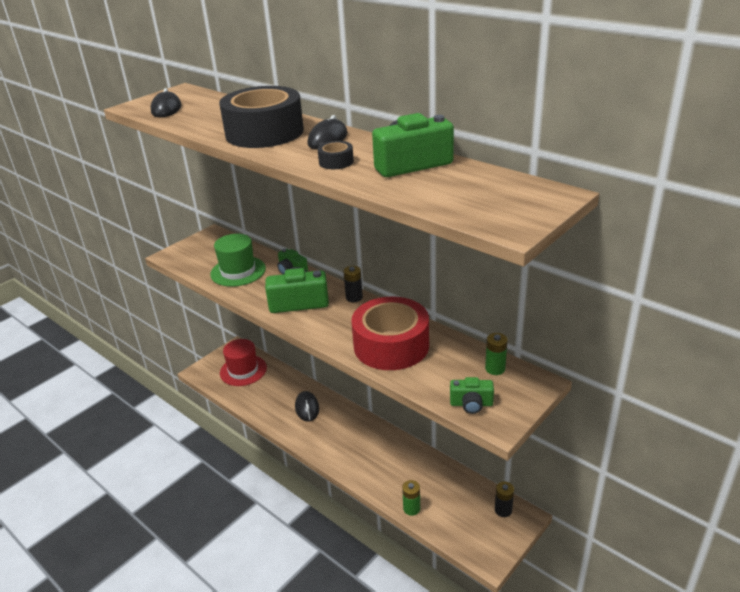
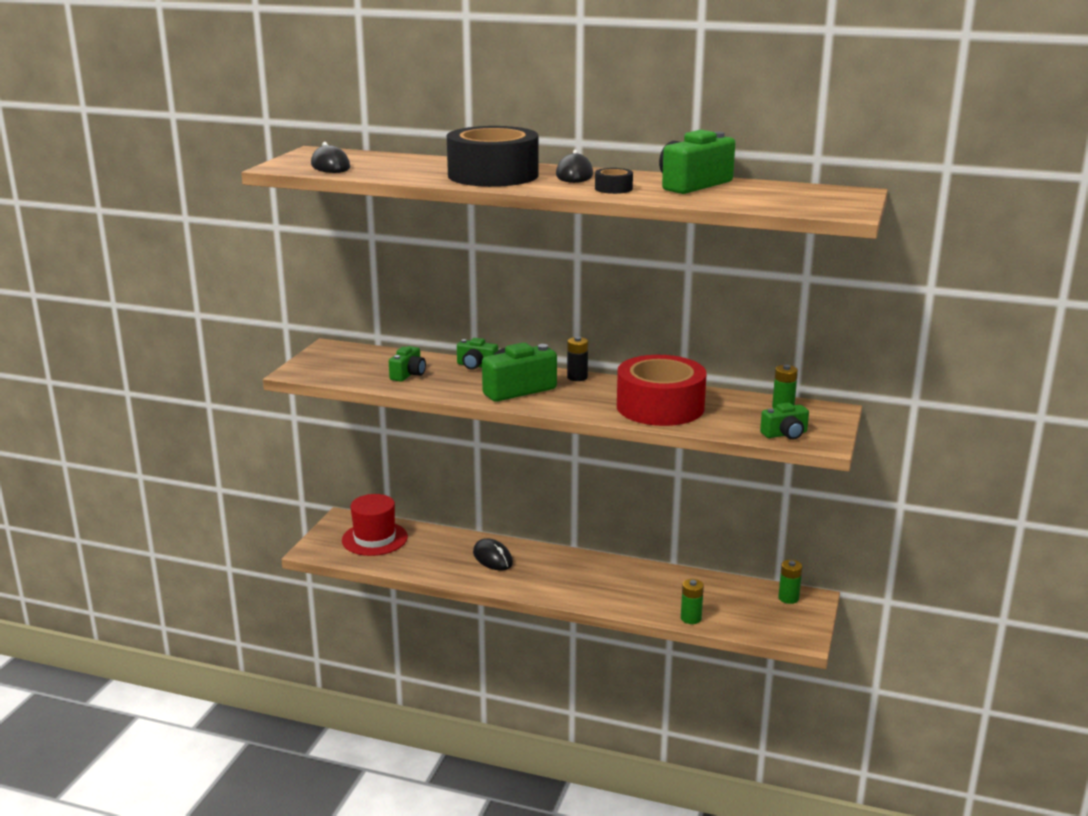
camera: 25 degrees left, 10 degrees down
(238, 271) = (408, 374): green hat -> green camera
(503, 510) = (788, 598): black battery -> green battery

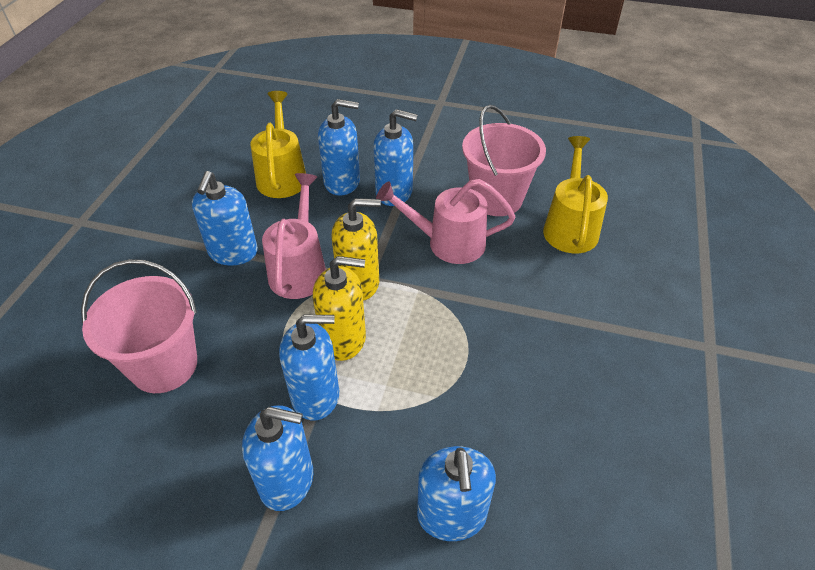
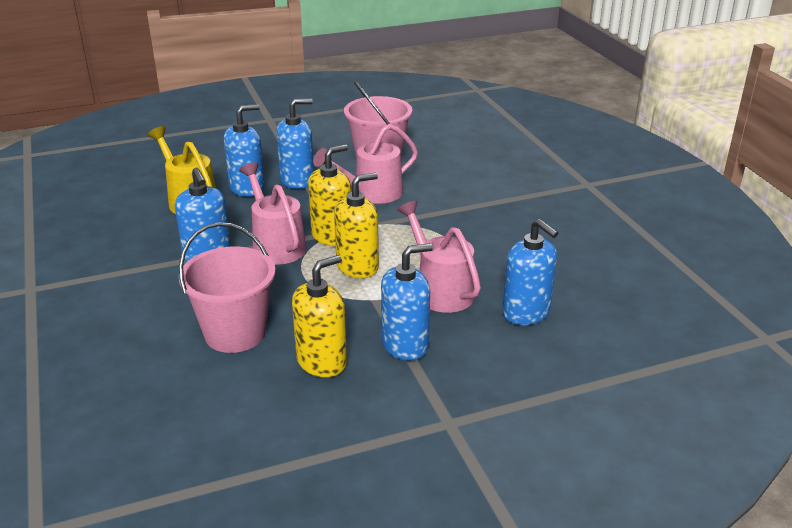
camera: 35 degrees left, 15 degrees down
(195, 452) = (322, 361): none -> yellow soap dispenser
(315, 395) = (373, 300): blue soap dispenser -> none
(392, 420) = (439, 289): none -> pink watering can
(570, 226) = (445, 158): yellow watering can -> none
---
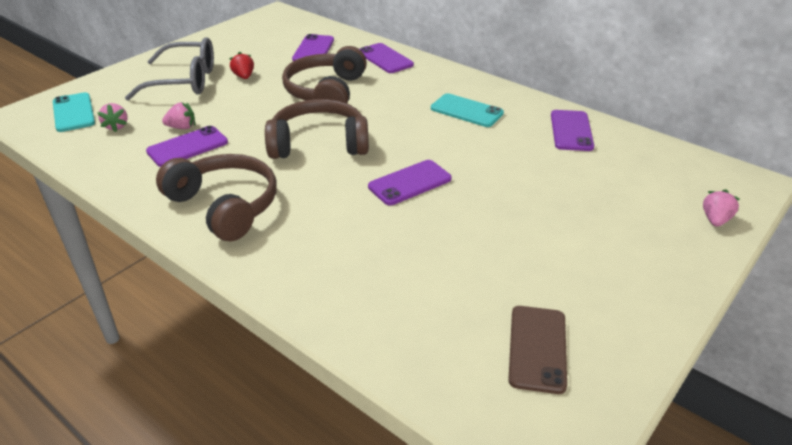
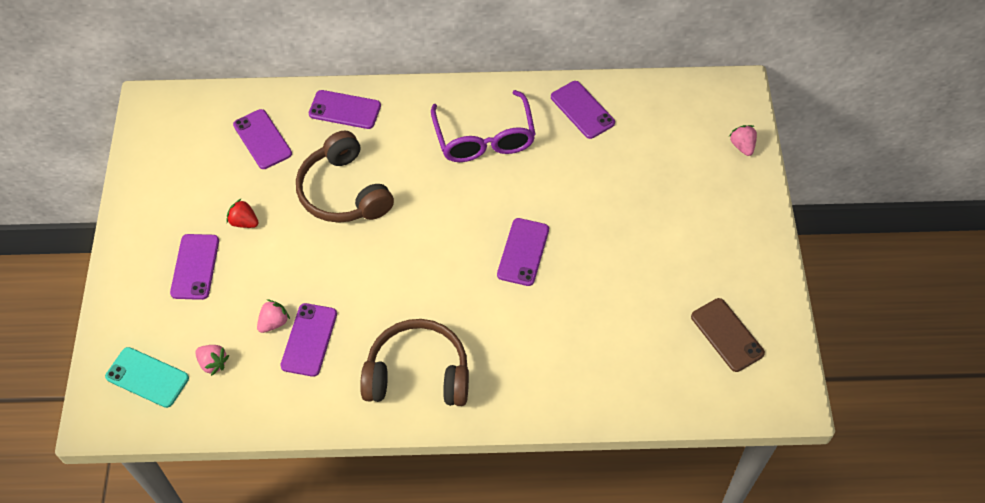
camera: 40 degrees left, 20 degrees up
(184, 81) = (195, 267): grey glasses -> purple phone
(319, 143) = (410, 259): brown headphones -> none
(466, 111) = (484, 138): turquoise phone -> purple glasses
* * *
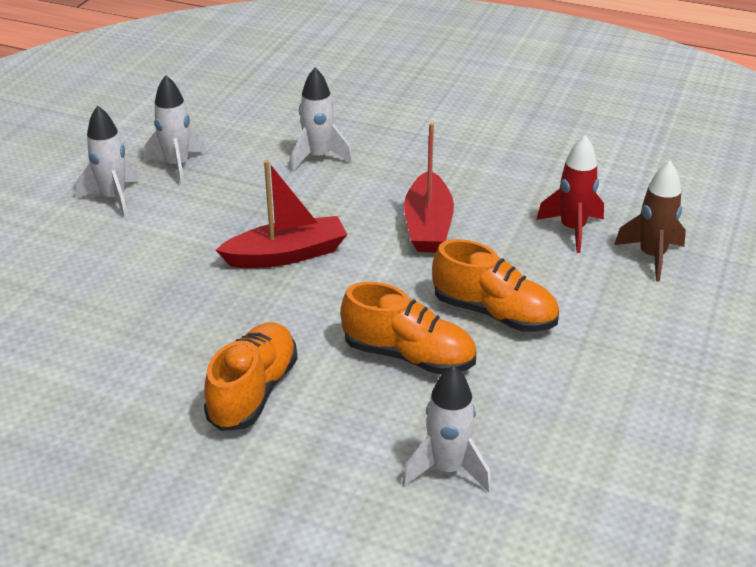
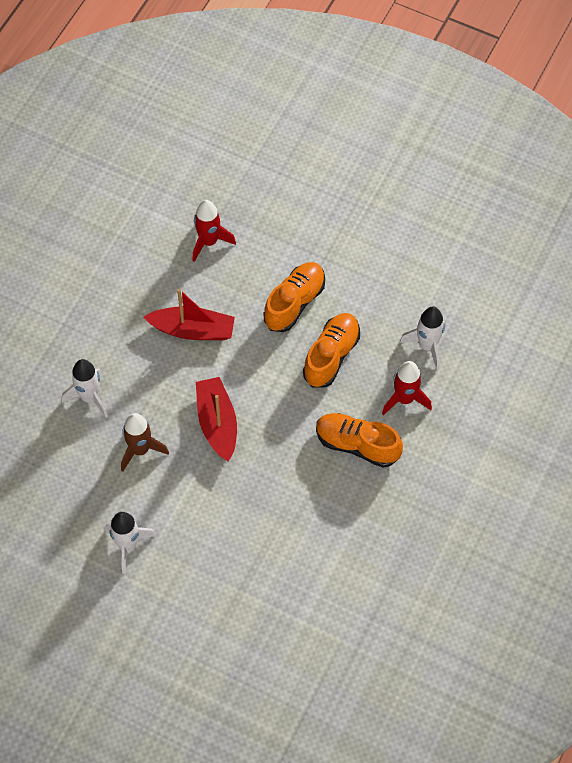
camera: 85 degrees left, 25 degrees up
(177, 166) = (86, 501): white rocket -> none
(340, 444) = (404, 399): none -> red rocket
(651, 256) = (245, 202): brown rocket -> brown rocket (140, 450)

Job: Within the material above, transcribe exactly the lines that run from the line holding "(340, 444) = (404, 399): none -> red rocket" through the line holding "(651, 256) = (245, 202): brown".

Result of this task:
(340, 444) = (404, 399): none -> red rocket
(651, 256) = (245, 202): brown rocket -> brown rocket (140, 450)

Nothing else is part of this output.